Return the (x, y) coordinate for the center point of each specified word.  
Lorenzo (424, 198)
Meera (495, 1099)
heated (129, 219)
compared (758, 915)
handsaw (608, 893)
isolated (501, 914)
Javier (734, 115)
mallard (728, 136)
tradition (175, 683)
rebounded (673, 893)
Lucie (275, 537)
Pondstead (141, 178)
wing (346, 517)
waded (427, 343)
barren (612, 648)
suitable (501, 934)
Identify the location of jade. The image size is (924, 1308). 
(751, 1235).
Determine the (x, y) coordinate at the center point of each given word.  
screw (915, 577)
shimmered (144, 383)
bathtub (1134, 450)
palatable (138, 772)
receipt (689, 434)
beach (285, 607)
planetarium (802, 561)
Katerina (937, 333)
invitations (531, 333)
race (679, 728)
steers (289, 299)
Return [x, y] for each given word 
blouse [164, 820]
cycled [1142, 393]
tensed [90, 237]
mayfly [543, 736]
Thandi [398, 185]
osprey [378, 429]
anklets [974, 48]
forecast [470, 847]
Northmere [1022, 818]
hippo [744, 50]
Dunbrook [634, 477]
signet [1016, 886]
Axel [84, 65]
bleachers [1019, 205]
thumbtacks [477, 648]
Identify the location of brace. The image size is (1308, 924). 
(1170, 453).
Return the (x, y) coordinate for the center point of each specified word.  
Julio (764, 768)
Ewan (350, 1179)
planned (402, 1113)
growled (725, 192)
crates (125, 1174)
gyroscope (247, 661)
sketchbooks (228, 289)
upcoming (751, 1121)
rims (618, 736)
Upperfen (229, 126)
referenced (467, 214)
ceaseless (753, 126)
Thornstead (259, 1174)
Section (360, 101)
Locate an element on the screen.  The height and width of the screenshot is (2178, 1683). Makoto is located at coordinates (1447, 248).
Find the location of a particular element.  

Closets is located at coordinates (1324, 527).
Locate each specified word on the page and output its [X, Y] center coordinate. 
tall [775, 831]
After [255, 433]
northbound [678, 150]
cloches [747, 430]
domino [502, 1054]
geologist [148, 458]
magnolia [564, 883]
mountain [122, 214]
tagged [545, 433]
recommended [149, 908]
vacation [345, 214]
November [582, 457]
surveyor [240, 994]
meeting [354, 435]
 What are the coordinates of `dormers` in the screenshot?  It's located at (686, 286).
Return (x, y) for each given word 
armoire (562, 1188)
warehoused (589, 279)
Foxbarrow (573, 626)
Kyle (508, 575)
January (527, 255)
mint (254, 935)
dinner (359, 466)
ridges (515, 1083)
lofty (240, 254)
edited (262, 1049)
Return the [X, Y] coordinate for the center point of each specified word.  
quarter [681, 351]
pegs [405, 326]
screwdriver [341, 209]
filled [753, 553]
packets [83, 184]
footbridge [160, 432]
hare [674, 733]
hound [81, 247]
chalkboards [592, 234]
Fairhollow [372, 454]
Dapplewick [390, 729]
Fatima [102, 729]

### Short task
Find each line in the items above that contains the word "image", and copy those lines in full.

### Complete output
Identify the location of jade. The image size is (924, 1308). 
Identify the location of brace. The image size is (1308, 924). 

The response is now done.